> **Records from a dataset**:
· · · · ·

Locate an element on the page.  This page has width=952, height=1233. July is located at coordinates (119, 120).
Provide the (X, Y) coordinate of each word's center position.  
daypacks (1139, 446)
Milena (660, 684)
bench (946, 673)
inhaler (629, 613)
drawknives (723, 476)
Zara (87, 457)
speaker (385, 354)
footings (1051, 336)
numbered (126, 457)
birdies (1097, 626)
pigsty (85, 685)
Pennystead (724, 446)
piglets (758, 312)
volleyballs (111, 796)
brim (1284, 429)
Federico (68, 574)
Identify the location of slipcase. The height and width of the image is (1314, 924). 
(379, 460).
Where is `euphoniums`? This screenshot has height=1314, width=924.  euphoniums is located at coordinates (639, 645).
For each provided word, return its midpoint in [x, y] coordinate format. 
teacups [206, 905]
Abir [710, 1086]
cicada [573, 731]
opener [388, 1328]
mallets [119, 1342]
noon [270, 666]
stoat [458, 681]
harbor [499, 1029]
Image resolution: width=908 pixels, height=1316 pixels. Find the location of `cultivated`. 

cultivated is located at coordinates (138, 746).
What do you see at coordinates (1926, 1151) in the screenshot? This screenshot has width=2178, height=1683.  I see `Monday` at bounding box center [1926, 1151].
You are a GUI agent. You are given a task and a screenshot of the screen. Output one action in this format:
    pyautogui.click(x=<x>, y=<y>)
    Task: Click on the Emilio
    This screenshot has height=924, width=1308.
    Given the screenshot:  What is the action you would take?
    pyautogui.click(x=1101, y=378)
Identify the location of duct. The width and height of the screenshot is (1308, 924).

· · · · ·

Return the lines above exactly as they appear, from the very first line down to and including the line that contains "brim (1284, 429)".

> **WRITTEN SOLUTION**:
Locate an element on the page.  This page has width=952, height=1233. July is located at coordinates (119, 120).
Provide the (X, Y) coordinate of each word's center position.  
daypacks (1139, 446)
Milena (660, 684)
bench (946, 673)
inhaler (629, 613)
drawknives (723, 476)
Zara (87, 457)
speaker (385, 354)
footings (1051, 336)
numbered (126, 457)
birdies (1097, 626)
pigsty (85, 685)
Pennystead (724, 446)
piglets (758, 312)
volleyballs (111, 796)
brim (1284, 429)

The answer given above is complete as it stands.